What to work on. A stretch of the entries below is to be set down exactly, running from the line with "R8: 3.6k (GND, N_2) -> 15k (GND, N_2)" through the line with "U1 pin in+: COM -> none", both included, and no other line.
- - - - - - -
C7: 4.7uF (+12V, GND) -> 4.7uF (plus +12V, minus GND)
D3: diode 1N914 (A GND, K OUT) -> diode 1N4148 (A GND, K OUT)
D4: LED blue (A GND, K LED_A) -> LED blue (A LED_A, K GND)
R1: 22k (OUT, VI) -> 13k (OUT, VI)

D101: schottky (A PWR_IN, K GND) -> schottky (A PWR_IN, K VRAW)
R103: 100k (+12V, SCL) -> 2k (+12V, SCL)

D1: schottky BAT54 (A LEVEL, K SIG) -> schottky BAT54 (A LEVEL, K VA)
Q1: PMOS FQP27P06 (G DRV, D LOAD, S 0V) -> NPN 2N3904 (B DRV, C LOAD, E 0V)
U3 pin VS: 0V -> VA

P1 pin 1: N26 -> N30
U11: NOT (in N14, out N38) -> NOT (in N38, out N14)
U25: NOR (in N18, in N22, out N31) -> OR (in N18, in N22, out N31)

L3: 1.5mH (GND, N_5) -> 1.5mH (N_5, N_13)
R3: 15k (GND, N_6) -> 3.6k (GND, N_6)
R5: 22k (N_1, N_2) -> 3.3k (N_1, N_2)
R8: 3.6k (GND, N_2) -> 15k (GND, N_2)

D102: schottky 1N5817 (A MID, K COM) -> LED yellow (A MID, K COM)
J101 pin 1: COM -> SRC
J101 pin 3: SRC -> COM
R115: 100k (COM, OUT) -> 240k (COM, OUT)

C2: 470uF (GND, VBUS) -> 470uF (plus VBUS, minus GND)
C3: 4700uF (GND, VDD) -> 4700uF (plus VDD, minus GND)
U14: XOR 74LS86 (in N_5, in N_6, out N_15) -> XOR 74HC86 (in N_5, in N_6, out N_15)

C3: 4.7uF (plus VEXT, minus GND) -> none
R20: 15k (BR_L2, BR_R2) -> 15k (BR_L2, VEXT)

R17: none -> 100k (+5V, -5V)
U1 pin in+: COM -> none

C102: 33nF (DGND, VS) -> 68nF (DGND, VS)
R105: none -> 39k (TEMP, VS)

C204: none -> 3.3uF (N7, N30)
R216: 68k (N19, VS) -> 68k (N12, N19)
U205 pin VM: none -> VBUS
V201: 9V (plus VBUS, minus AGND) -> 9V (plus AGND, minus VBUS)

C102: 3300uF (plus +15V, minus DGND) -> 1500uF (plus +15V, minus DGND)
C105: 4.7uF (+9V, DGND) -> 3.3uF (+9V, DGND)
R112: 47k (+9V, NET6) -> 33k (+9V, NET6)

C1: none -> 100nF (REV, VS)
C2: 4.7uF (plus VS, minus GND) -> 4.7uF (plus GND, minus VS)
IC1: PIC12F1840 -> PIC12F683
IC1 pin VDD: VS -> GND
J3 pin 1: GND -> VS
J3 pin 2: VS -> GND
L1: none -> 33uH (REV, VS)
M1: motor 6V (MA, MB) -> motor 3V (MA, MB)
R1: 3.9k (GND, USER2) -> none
- - - - - - -
Reply.
R8: 3.6k (GND, N_2) -> 15k (GND, N_2)

D102: schottky 1N5817 (A MID, K COM) -> LED yellow (A MID, K COM)
J101 pin 1: COM -> SRC
J101 pin 3: SRC -> COM
R115: 100k (COM, OUT) -> 240k (COM, OUT)

C2: 470uF (GND, VBUS) -> 470uF (plus VBUS, minus GND)
C3: 4700uF (GND, VDD) -> 4700uF (plus VDD, minus GND)
U14: XOR 74LS86 (in N_5, in N_6, out N_15) -> XOR 74HC86 (in N_5, in N_6, out N_15)

C3: 4.7uF (plus VEXT, minus GND) -> none
R20: 15k (BR_L2, BR_R2) -> 15k (BR_L2, VEXT)

R17: none -> 100k (+5V, -5V)
U1 pin in+: COM -> none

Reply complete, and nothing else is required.